What you need to produce from the material below is an exact transcription of the lines from the one with "D3: schottky SS34" through the one with "U1 pin RST: N004 -> VA", both included, and no other line.

▸ LISTED RECORDS
========
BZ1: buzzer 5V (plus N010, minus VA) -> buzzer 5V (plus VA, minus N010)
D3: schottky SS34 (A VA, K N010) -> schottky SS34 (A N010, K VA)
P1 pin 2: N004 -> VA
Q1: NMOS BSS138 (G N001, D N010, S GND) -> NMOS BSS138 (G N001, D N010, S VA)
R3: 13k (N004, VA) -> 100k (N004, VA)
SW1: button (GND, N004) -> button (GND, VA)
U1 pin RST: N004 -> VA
========
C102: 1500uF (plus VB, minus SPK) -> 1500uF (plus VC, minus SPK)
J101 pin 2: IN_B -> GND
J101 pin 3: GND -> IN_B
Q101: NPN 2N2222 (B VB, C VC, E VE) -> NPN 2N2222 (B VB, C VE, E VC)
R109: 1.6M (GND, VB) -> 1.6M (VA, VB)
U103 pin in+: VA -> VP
========
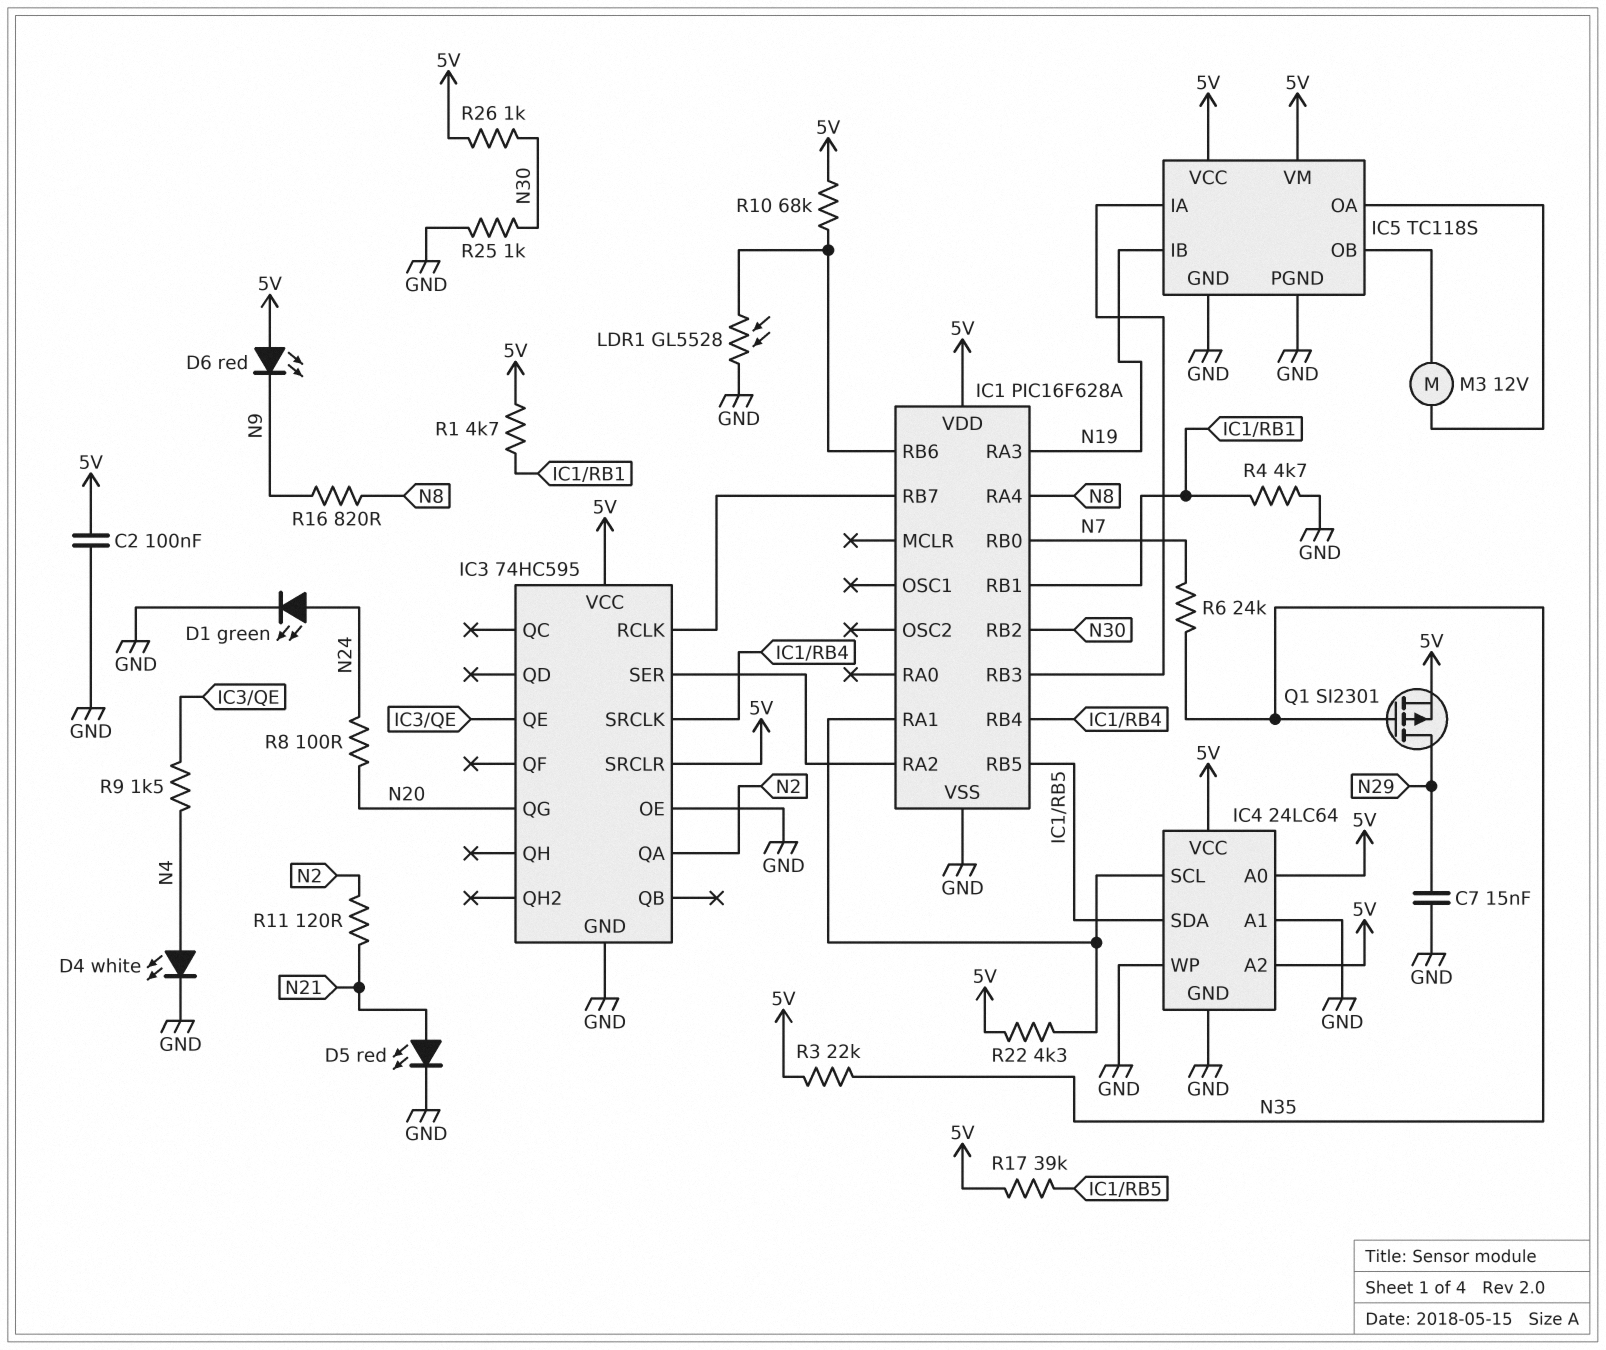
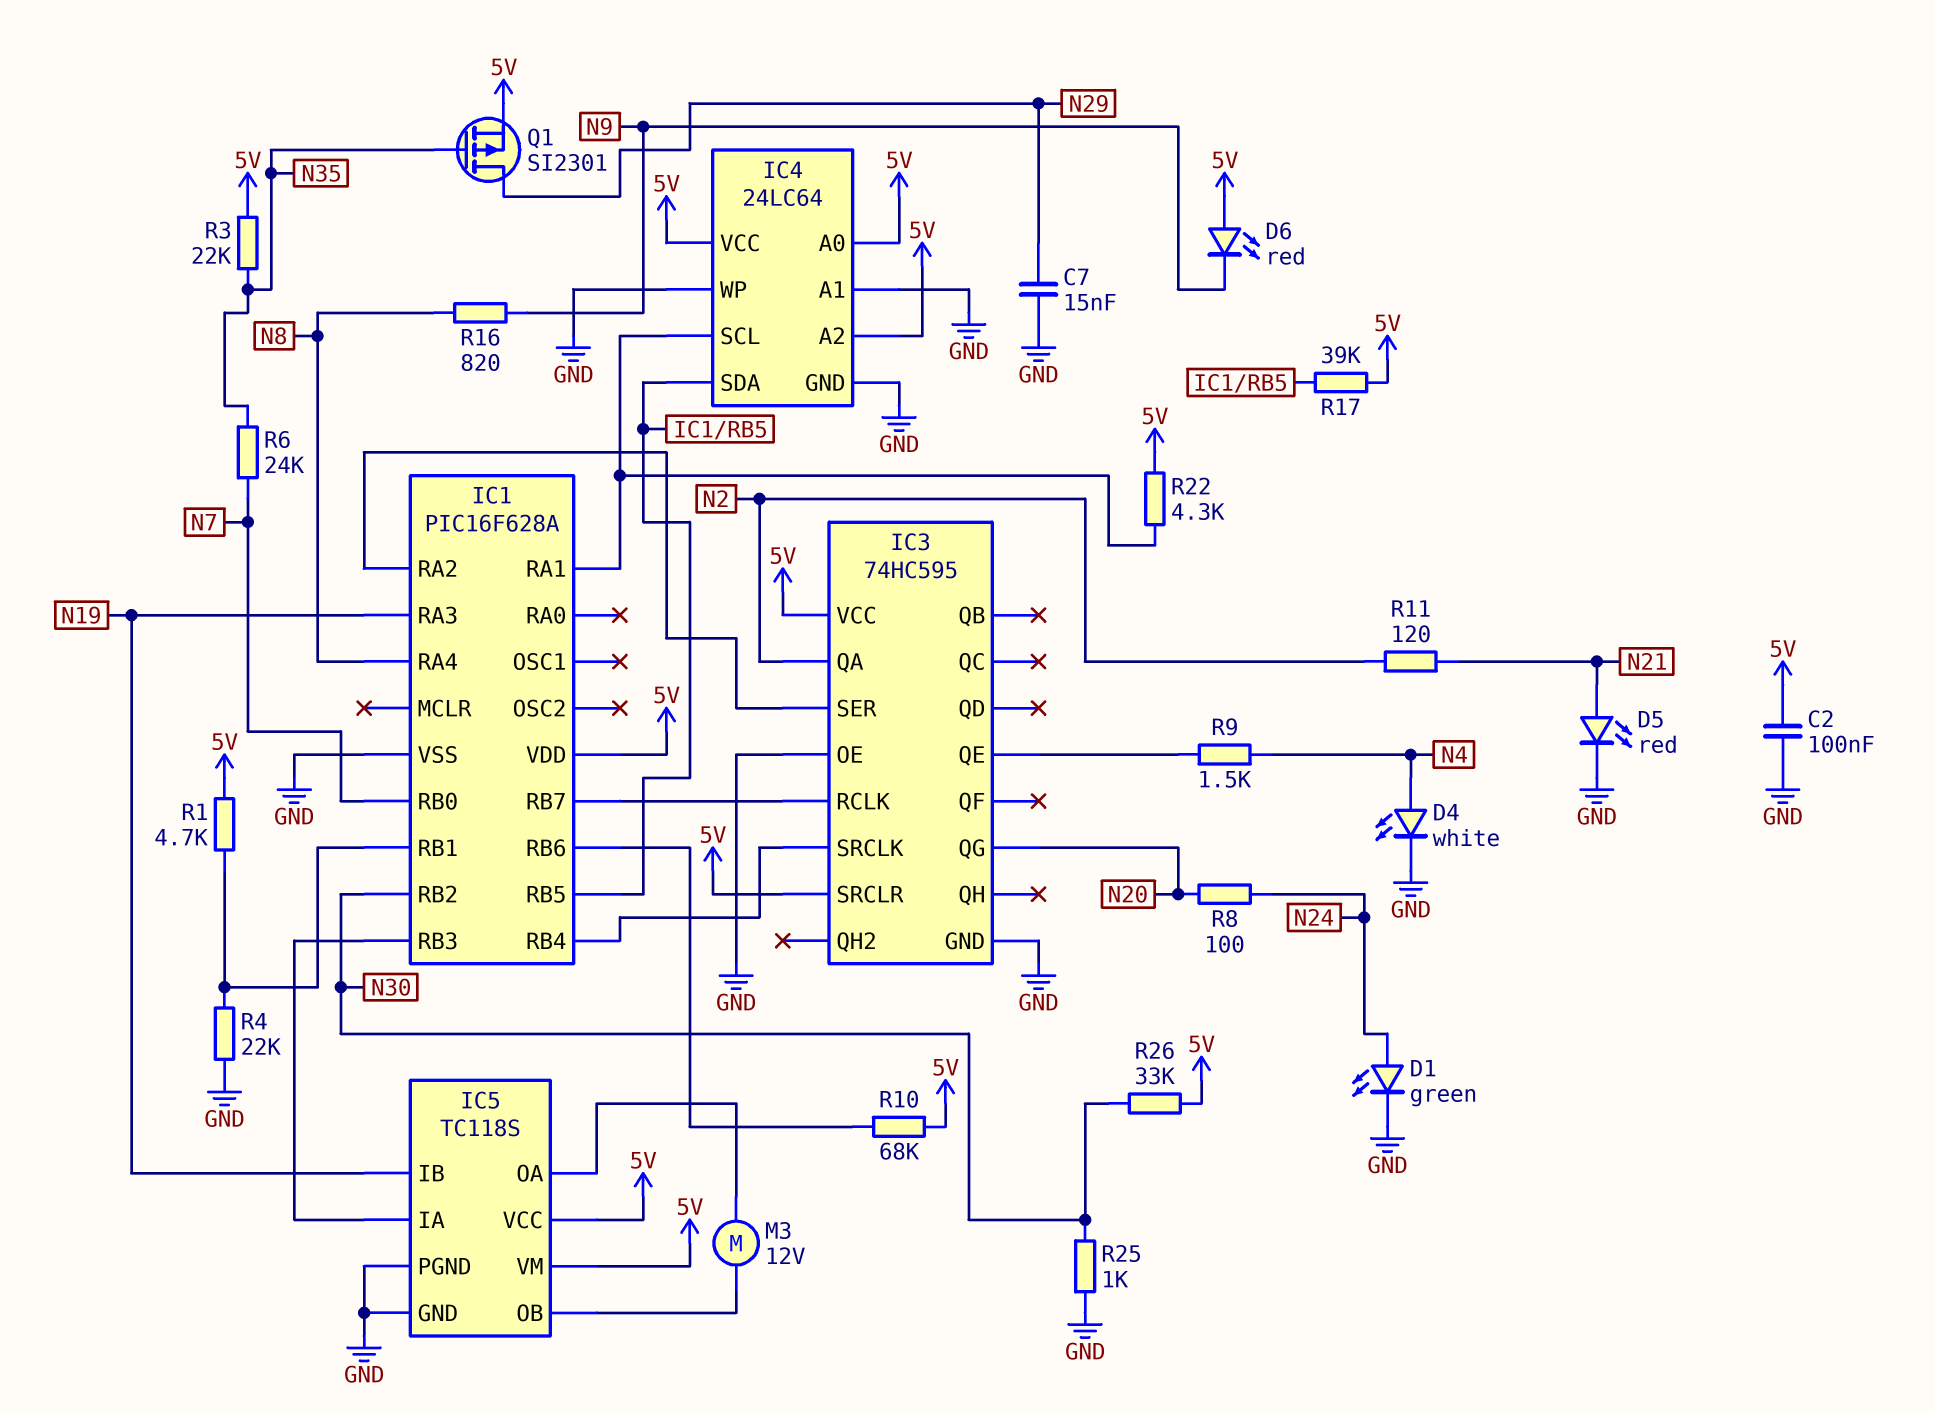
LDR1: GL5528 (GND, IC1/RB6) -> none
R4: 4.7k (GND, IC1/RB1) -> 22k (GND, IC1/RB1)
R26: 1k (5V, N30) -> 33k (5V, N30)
========
▸ SOLVED EXERCISE
D3: schottky SS34 (A VA, K N010) -> schottky SS34 (A N010, K VA)
P1 pin 2: N004 -> VA
Q1: NMOS BSS138 (G N001, D N010, S GND) -> NMOS BSS138 (G N001, D N010, S VA)
R3: 13k (N004, VA) -> 100k (N004, VA)
SW1: button (GND, N004) -> button (GND, VA)
U1 pin RST: N004 -> VA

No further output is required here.